START SUPPLIED RECORDS
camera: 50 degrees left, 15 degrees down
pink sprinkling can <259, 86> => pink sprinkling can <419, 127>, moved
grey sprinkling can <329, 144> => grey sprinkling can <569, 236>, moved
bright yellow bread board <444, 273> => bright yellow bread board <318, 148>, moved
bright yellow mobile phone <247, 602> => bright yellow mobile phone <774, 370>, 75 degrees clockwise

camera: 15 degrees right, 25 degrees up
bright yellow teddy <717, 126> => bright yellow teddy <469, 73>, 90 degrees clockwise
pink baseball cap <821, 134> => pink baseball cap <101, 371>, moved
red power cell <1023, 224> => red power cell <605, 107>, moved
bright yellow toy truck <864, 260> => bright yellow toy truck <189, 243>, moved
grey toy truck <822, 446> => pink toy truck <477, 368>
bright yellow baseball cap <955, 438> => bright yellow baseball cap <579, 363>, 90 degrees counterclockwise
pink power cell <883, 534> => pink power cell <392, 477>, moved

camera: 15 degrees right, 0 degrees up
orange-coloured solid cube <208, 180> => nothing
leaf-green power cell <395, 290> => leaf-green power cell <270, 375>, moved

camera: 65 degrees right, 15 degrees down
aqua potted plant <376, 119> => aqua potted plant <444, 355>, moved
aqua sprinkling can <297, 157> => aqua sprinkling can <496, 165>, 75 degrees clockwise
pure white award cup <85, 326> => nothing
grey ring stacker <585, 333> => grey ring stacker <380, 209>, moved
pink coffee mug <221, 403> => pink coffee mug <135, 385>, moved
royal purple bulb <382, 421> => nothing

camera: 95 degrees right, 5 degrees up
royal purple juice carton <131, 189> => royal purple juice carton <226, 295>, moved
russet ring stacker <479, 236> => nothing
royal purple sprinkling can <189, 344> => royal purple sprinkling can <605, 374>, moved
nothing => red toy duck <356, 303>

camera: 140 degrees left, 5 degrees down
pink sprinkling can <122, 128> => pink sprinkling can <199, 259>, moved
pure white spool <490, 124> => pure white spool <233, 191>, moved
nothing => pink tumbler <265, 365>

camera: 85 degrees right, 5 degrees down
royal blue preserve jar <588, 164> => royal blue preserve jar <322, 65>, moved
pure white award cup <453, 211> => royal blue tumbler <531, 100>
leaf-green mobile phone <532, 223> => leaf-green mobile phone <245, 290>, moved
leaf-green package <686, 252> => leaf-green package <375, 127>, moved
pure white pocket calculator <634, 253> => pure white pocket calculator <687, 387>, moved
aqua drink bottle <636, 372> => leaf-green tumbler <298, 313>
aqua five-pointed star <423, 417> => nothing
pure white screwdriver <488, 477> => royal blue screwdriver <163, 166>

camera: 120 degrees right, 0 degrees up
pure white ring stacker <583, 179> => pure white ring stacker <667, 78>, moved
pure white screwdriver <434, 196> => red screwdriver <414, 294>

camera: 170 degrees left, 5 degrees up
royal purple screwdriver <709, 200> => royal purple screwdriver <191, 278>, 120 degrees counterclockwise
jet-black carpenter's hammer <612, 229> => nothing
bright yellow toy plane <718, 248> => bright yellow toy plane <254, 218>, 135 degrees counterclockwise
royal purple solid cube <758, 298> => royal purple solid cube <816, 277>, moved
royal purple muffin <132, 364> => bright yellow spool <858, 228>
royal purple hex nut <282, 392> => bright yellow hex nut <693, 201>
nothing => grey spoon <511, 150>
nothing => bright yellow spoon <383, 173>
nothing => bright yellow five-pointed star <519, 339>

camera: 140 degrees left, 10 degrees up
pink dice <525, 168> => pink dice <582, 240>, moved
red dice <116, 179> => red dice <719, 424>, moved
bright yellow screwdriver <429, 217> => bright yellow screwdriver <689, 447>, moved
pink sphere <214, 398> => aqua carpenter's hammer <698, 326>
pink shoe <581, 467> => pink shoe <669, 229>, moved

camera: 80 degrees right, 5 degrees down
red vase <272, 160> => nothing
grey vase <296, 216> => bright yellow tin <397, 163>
END SUPPLIED RECORDS
Everything from the line containing "nothing => grey spoon <511, 150>" through the final line of the records is what you should print, exactly and with nothing added.

nothing => grey spoon <511, 150>
nothing => bright yellow spoon <383, 173>
nothing => bright yellow five-pointed star <519, 339>

camera: 140 degrees left, 10 degrees up
pink dice <525, 168> => pink dice <582, 240>, moved
red dice <116, 179> => red dice <719, 424>, moved
bright yellow screwdriver <429, 217> => bright yellow screwdriver <689, 447>, moved
pink sphere <214, 398> => aqua carpenter's hammer <698, 326>
pink shoe <581, 467> => pink shoe <669, 229>, moved

camera: 80 degrees right, 5 degrees down
red vase <272, 160> => nothing
grey vase <296, 216> => bright yellow tin <397, 163>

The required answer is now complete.